*** Opening Extracted data ***

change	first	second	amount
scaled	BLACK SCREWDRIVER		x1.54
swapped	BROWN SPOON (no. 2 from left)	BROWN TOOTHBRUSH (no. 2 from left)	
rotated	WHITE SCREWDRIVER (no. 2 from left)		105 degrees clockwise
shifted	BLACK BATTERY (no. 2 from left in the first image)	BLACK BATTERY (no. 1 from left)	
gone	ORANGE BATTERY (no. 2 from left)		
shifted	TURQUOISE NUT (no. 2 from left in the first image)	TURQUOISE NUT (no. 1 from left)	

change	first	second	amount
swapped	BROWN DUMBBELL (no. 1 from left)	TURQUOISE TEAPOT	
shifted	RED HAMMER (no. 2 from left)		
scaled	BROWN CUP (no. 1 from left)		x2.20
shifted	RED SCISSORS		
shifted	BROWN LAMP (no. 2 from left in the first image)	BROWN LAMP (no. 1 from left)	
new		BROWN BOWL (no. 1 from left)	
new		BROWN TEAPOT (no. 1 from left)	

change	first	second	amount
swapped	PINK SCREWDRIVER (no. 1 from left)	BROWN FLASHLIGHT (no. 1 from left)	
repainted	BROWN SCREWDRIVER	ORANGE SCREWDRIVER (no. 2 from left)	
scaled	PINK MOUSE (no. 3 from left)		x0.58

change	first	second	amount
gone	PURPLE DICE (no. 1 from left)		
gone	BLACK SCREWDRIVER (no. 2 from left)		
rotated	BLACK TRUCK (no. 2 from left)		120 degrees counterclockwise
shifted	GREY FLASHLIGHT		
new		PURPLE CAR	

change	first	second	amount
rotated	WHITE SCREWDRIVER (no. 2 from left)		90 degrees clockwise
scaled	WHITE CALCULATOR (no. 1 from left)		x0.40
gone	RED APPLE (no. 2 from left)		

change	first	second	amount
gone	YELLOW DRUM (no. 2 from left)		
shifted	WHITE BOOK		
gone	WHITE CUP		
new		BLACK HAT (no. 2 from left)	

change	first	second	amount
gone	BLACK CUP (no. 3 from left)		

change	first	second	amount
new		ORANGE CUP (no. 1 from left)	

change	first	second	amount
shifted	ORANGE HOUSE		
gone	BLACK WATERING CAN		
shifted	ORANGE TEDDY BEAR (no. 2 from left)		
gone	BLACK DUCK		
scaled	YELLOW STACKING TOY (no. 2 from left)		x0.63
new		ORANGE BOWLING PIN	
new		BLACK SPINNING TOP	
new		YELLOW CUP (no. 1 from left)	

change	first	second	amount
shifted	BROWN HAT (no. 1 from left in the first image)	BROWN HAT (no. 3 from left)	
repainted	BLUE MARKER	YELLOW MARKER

*** Closing Extracted data ***

[Your objective] Set down, exactly as written, each line of the data from its opening line through the one containing "BATTERY (no. 2 from left)". Output nothing more.

[Task output]
change	first	second	amount
scaled	BLACK SCREWDRIVER		x1.54
swapped	BROWN SPOON (no. 2 from left)	BROWN TOOTHBRUSH (no. 2 from left)	
rotated	WHITE SCREWDRIVER (no. 2 from left)		105 degrees clockwise
shifted	BLACK BATTERY (no. 2 from left in the first image)	BLACK BATTERY (no. 1 from left)	
gone	ORANGE BATTERY (no. 2 from left)		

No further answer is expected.